● **Your goal**
Collect each line of the records containing the string "strawberry".

● **Data to process**
-*-*-

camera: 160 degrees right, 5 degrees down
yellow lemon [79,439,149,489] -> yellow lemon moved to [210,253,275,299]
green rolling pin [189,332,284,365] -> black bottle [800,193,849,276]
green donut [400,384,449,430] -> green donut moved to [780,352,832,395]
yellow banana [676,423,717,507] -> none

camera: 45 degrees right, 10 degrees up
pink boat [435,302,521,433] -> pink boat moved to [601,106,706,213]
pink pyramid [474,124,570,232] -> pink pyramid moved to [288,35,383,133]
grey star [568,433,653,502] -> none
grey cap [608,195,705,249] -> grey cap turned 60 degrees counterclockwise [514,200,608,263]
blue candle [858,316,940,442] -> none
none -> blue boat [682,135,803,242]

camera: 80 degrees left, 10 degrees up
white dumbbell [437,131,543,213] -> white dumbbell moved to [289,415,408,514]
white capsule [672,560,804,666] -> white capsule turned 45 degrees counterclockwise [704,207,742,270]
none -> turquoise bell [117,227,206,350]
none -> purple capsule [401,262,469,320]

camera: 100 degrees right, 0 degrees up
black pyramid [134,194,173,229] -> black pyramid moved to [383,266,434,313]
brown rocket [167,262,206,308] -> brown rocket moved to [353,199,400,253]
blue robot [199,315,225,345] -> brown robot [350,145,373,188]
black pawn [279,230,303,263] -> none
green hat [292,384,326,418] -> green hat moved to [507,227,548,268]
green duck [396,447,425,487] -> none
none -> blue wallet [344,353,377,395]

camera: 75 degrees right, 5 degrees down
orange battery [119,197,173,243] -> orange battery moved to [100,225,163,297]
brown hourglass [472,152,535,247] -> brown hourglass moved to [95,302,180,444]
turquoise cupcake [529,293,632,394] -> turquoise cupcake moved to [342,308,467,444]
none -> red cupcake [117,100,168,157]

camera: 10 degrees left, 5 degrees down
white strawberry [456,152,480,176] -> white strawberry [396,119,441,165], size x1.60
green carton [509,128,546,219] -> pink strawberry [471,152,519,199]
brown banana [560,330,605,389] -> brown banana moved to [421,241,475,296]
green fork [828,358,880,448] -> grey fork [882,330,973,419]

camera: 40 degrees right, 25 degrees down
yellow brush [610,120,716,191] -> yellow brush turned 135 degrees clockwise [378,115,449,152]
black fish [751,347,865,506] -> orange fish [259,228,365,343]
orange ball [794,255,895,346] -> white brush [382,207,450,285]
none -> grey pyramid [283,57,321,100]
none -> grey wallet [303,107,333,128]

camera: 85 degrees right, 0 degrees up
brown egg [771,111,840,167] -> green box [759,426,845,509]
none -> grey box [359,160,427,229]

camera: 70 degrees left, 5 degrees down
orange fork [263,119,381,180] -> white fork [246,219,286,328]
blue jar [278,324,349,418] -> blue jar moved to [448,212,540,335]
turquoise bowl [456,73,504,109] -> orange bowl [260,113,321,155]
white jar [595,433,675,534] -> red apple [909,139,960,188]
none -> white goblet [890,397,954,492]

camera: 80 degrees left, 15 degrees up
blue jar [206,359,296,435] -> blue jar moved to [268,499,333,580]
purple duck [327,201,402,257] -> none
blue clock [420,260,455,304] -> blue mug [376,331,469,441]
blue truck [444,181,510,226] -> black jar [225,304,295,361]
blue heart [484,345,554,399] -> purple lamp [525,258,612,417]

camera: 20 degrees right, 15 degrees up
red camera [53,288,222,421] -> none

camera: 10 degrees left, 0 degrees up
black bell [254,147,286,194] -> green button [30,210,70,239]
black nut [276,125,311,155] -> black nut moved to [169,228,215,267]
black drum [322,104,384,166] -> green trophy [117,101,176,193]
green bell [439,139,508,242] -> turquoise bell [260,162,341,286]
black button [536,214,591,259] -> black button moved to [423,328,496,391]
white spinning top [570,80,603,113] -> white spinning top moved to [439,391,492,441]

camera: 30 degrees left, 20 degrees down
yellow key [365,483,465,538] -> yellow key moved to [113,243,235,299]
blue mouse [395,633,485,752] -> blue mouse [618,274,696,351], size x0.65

-*-*-

● **Solution below**
white strawberry [456,152,480,176] -> white strawberry [396,119,441,165], size x1.60
green carton [509,128,546,219] -> pink strawberry [471,152,519,199]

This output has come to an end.